- [Work instruction]: Give the data again exactly as it appears, excluding any pictures.

- [Dataset excerpts]:
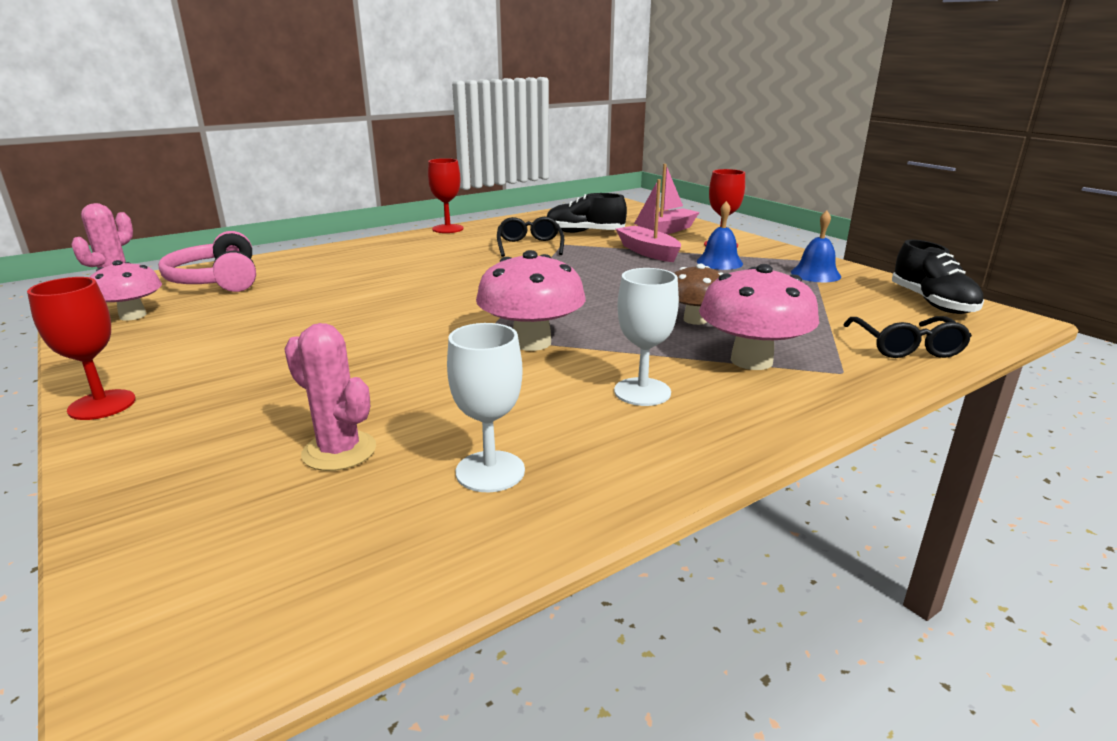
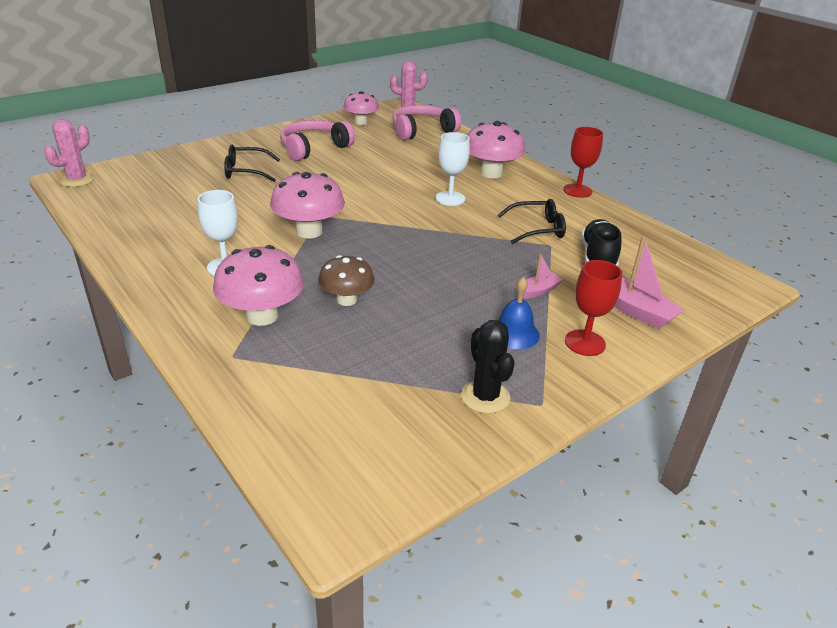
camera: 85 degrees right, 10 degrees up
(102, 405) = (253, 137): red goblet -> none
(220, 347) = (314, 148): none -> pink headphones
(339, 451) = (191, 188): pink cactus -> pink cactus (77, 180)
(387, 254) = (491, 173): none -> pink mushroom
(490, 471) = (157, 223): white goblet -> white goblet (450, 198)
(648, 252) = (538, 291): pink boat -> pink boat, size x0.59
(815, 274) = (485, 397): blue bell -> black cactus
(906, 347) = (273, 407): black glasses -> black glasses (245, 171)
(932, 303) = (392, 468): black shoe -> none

- [Your solution]:
camera: 85 degrees right, 10 degrees up
(102, 405) = (253, 137): red goblet -> none
(220, 347) = (314, 148): none -> pink headphones
(339, 451) = (191, 188): pink cactus -> pink cactus (77, 180)
(387, 254) = (491, 173): none -> pink mushroom
(490, 471) = (157, 223): white goblet -> white goblet (450, 198)
(648, 252) = (538, 291): pink boat -> pink boat, size x0.59
(815, 274) = (485, 397): blue bell -> black cactus
(906, 347) = (273, 407): black glasses -> black glasses (245, 171)
(932, 303) = (392, 468): black shoe -> none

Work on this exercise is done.